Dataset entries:
>>>>>

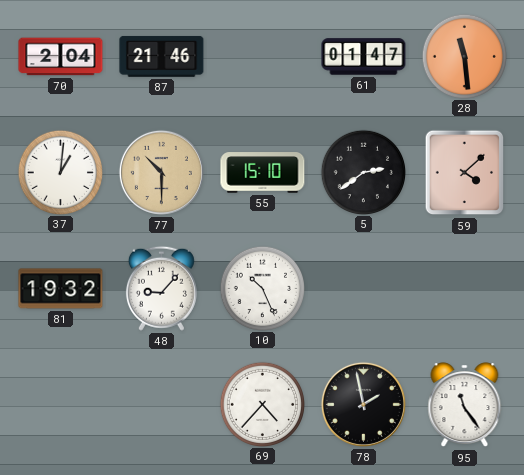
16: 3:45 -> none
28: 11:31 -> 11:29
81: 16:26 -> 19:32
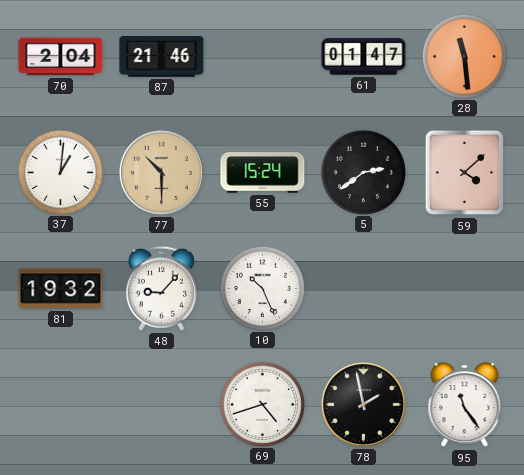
55: 15:10 -> 15:24
69: 4:37 -> 4:42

<<<<<

Copy every line of the records above without changing anything, but leave out the pictures.

16: 3:45 -> none
28: 11:31 -> 11:29
81: 16:26 -> 19:32
55: 15:10 -> 15:24
69: 4:37 -> 4:42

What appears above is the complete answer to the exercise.